Required work: Exact repetition, pictures omitted: give every record below again.

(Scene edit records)

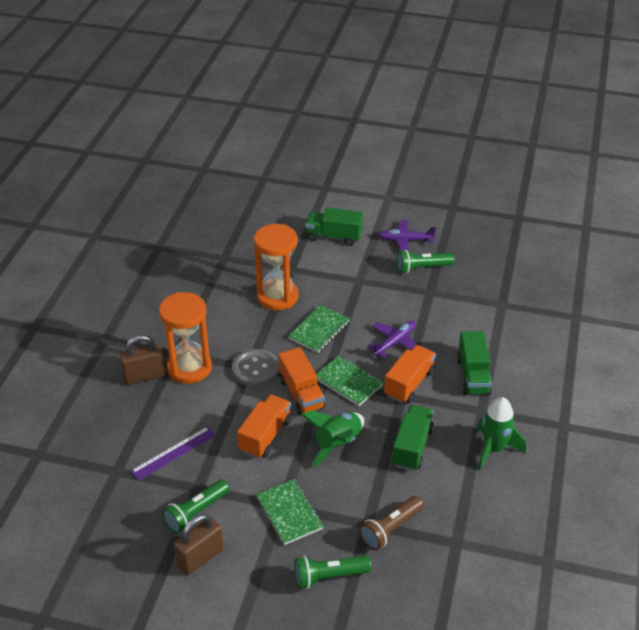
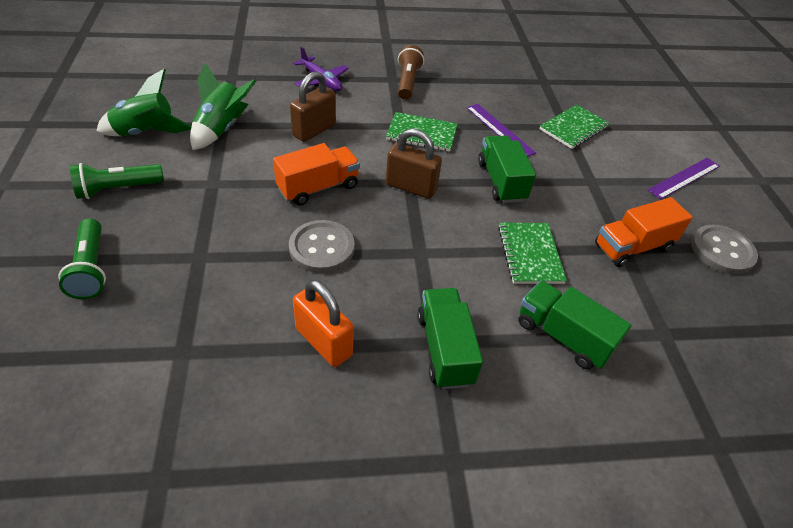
green flashlight: 3 -> 2
grey button: 1 -> 2
orange hourglass: 2 -> 0
orange padlock: 0 -> 1
orange truck: 3 -> 2
purple plane: 2 -> 1
purple ruler: 1 -> 2

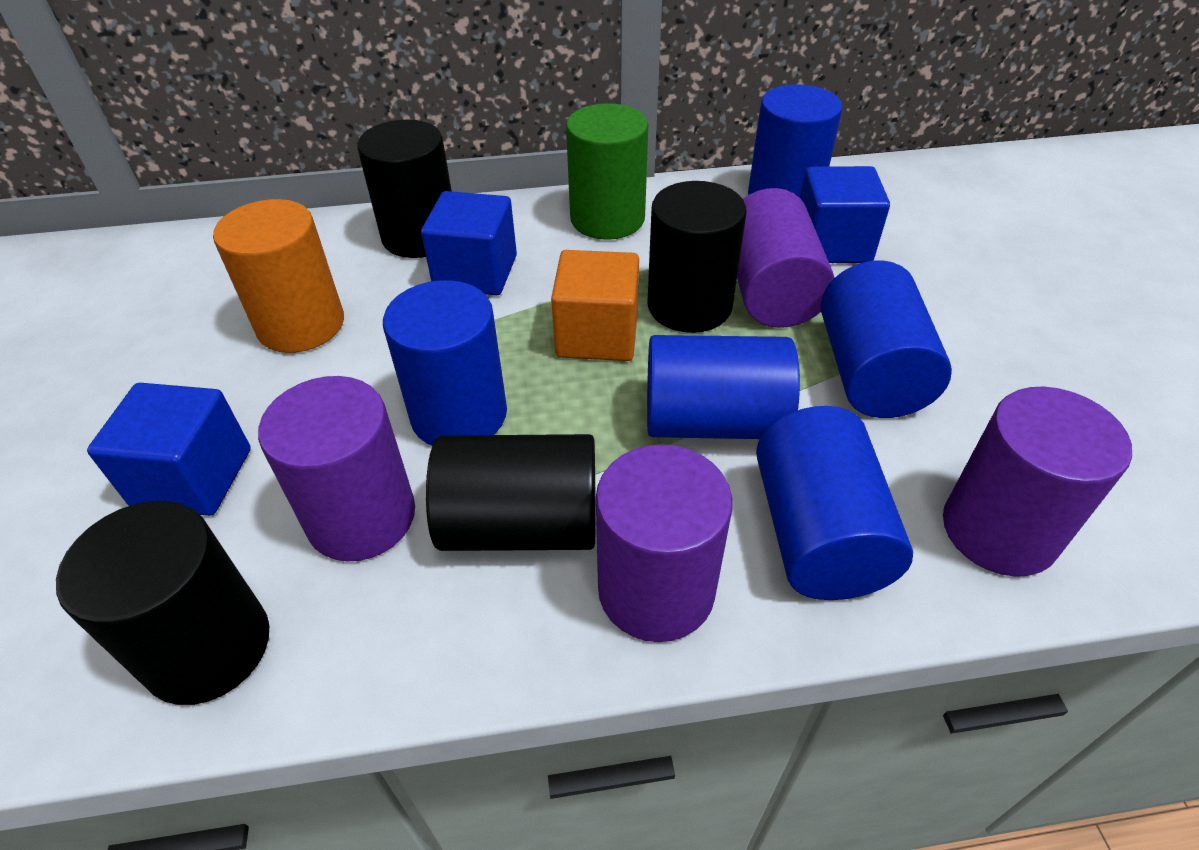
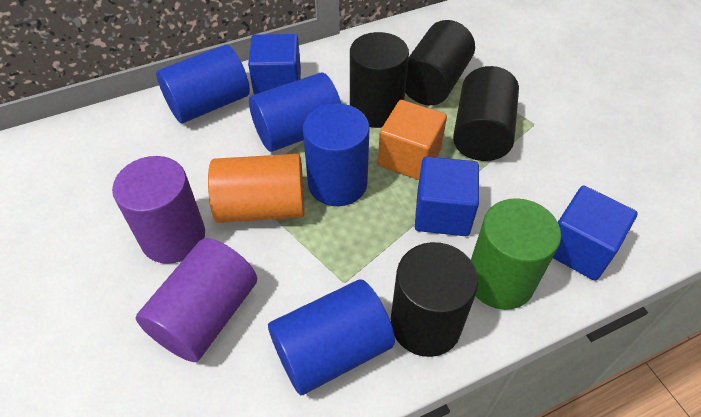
blue cylinder: 5 -> 4
purple cylinder: 4 -> 2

Solution to this exercise:
green flashlight: 3 -> 2
grey button: 1 -> 2
orange hourglass: 2 -> 0
orange padlock: 0 -> 1
orange truck: 3 -> 2
purple plane: 2 -> 1
purple ruler: 1 -> 2

blue cylinder: 5 -> 4
purple cylinder: 4 -> 2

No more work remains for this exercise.